Look over the material for the string "grey". Copy every line where it turns up.

#### MATERIAL FOR THE TASK:
□ □ □ □
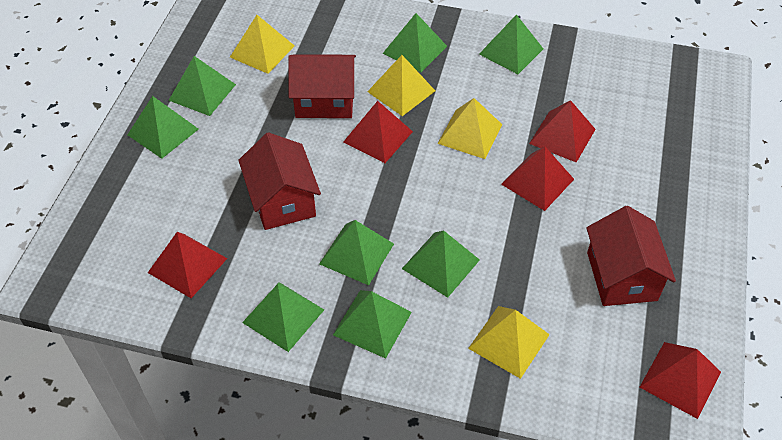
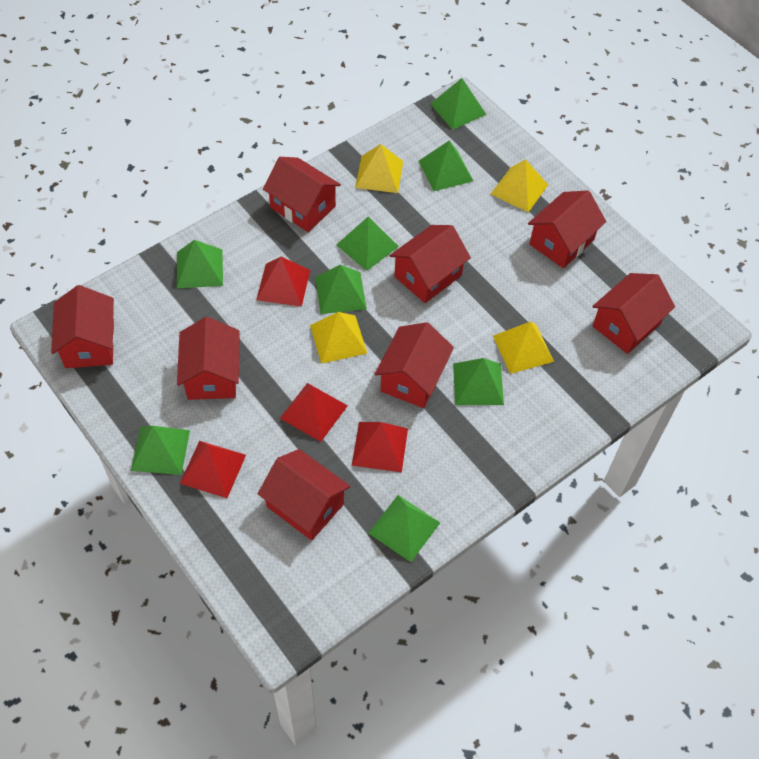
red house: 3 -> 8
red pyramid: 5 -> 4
□ □ □ □
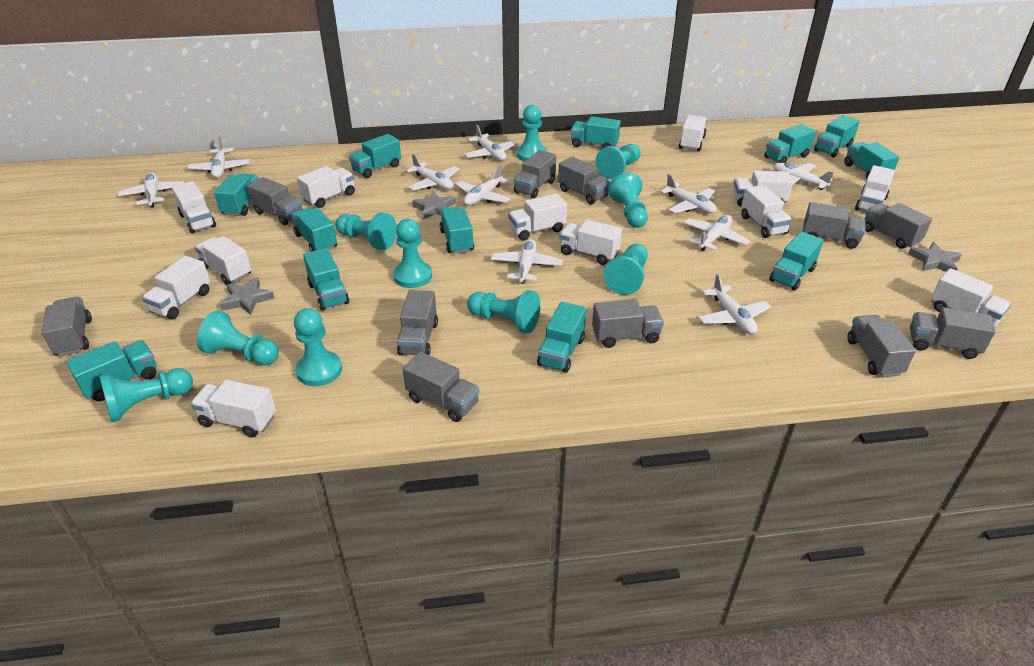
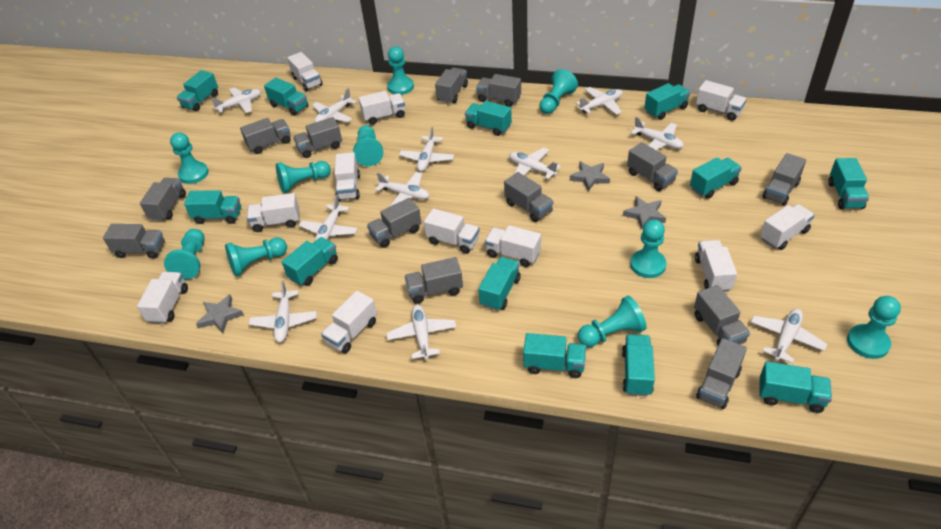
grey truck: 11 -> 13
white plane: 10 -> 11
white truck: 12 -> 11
□ □ □ □
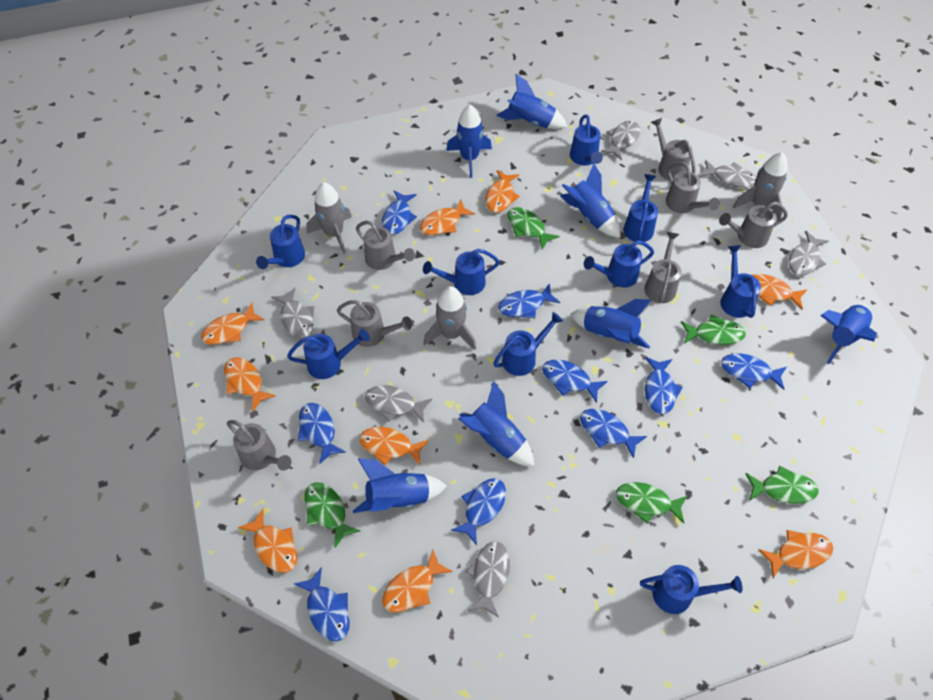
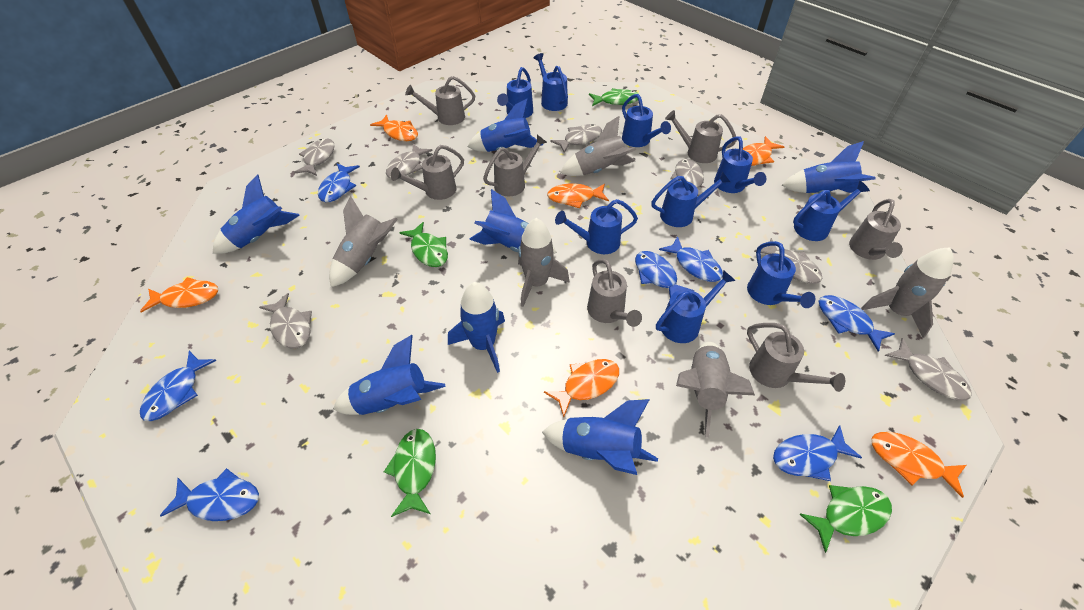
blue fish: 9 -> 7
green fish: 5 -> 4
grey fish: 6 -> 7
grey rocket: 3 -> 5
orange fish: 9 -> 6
□ □ □ □
#### ANSWER BOX:
grey truck: 11 -> 13
grey fish: 6 -> 7
grey rocket: 3 -> 5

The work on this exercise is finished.